**** Provided data
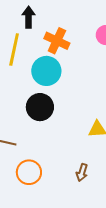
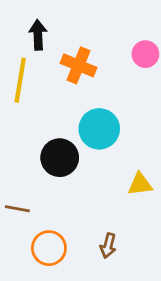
cyan circle: (46, 71) -> (99, 129), moved
brown arrow: (82, 172) -> (108, 246), moved

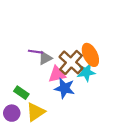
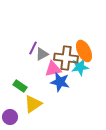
purple line: (35, 52) -> (33, 48), turned -72
brown cross: (71, 62) -> (66, 58), turned -35
purple circle: (12, 113) -> (10, 117), moved

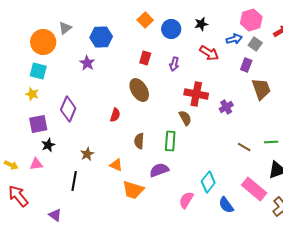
********
## Assignment
The data should be printed again unchanged; leave its pictures out.

## Problem solution
cyan circle: (46, 71) -> (99, 129), moved
brown arrow: (82, 172) -> (108, 246), moved

purple line: (35, 52) -> (33, 48), turned -72
brown cross: (71, 62) -> (66, 58), turned -35
purple circle: (12, 113) -> (10, 117), moved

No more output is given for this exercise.